# THE PROBLEM
In the records below, find the line containing "blue dumbbell [395,238,465,378]" and the line containing "red box [388,258,425,303]". Give again exactly those lines and every line between them, omitting the pictures.
◆ ◆ ◆ ◆
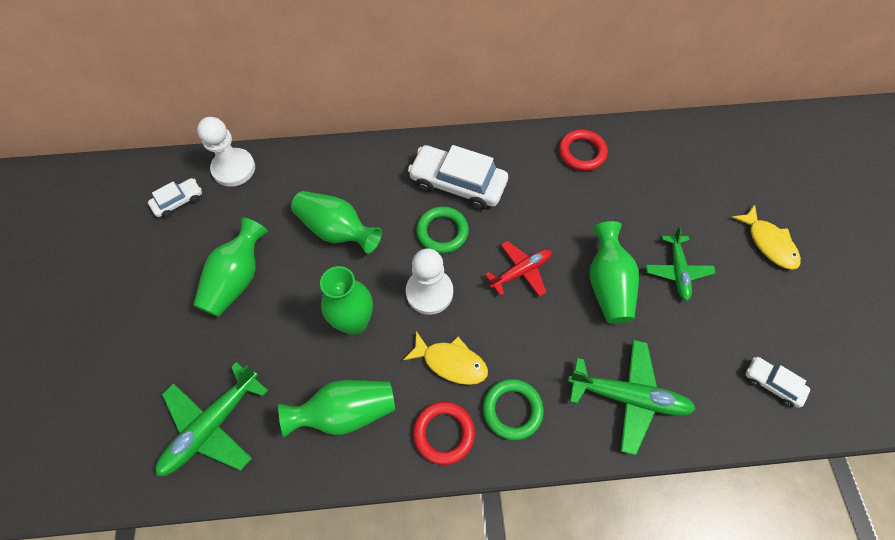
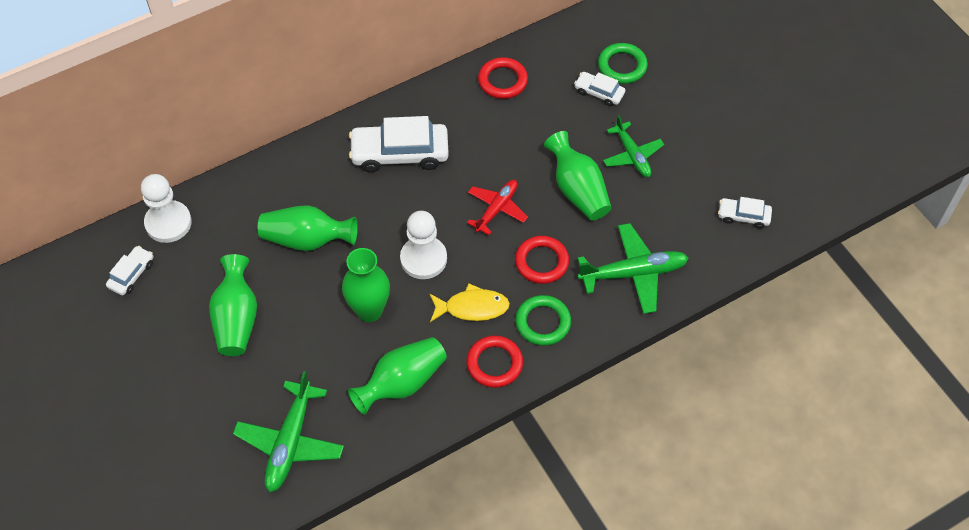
camera: 25 degrees left, 5 degrees down
green ring [416,206,469,253] -> green ring moved to [598,43,648,84]
yellow fish [731,204,801,270] -> none
none -> red ring [515,236,569,284]
none -> white car [574,72,625,106]

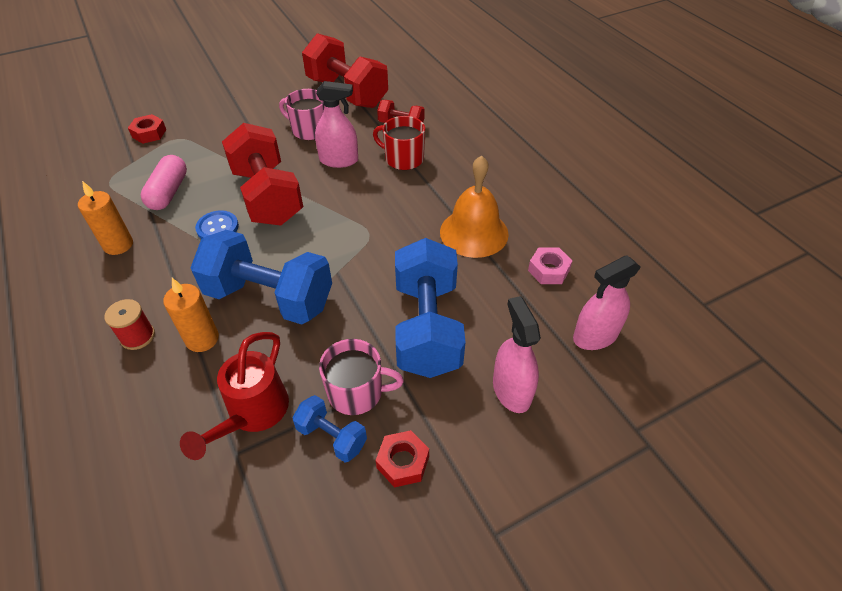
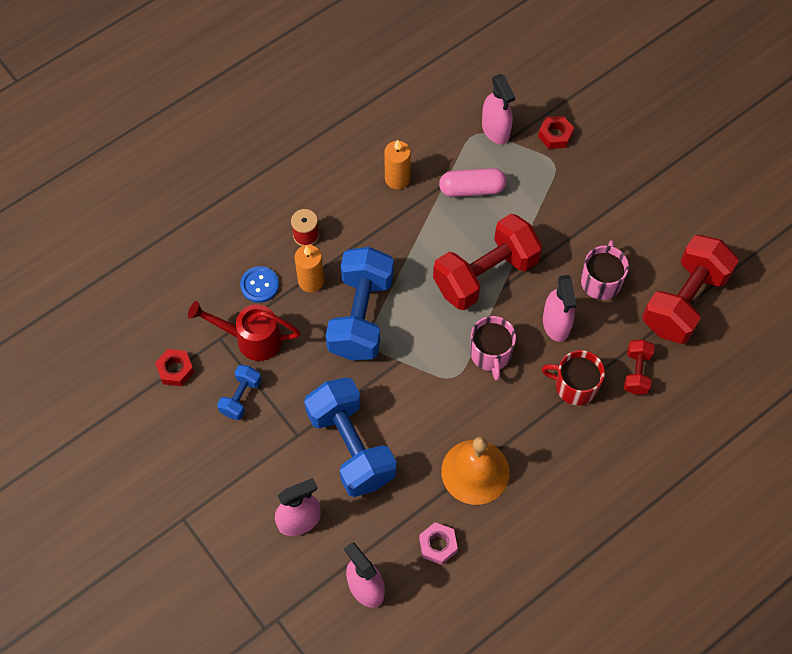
camera: 80 degrees right, 15 degrees up
blue button [195,210,239,239] -> blue button moved to [240,266,279,303]
pink mug [319,339,404,415] -> pink mug moved to [470,316,516,381]
red mug [373,116,425,170] -> red mug turned 90 degrees counterclockwise [541,350,605,405]
red nut [376,430,429,487] -> red nut moved to [155,349,194,386]
blue dumbbell [395,238,465,378] -> blue dumbbell turned 75 degrees clockwise [304,377,397,497]
none -> pink spray bottle [482,74,515,144]

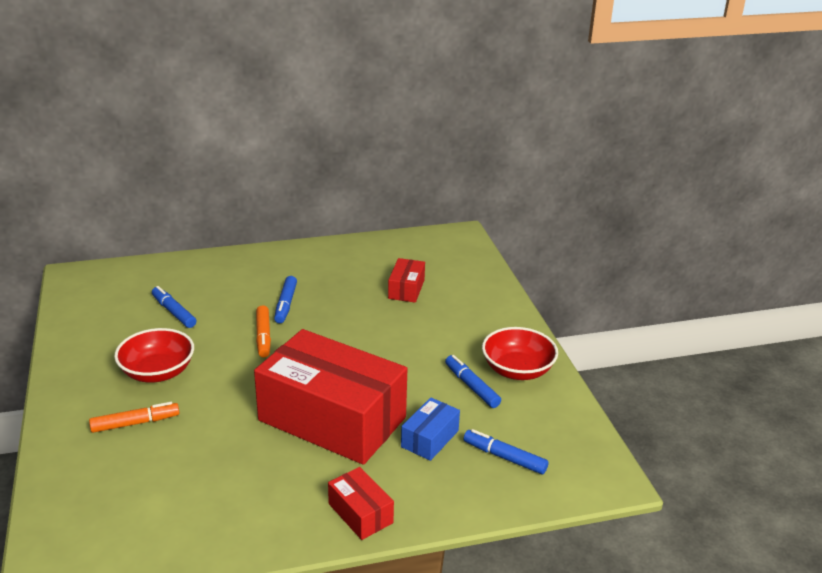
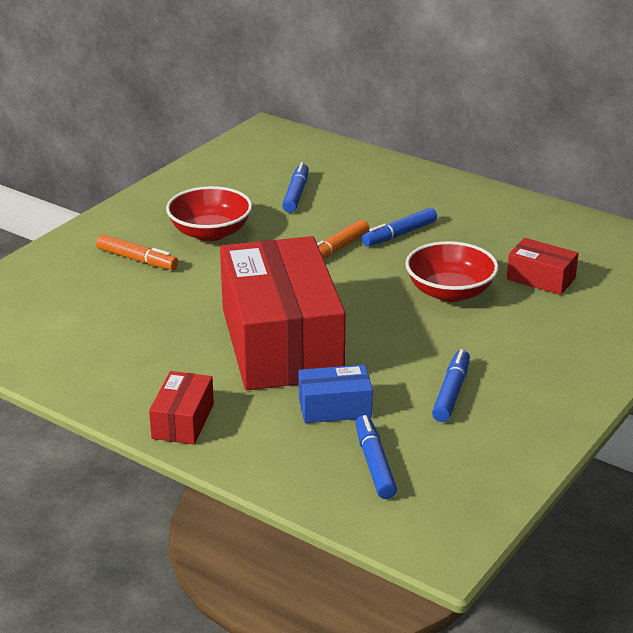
camera: 50 degrees right, 0 degrees up
red box [388,258,425,303] -> red box turned 60 degrees clockwise [507,238,579,295]
red bowl [482,327,558,380] -> red bowl moved to [405,241,499,302]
◆ ◆ ◆ ◆
# WRITTEN SOLUTION
blue dumbbell [395,238,465,378] -> blue dumbbell turned 75 degrees clockwise [304,377,397,497]
none -> pink spray bottle [482,74,515,144]

camera: 50 degrees right, 0 degrees up
red box [388,258,425,303] -> red box turned 60 degrees clockwise [507,238,579,295]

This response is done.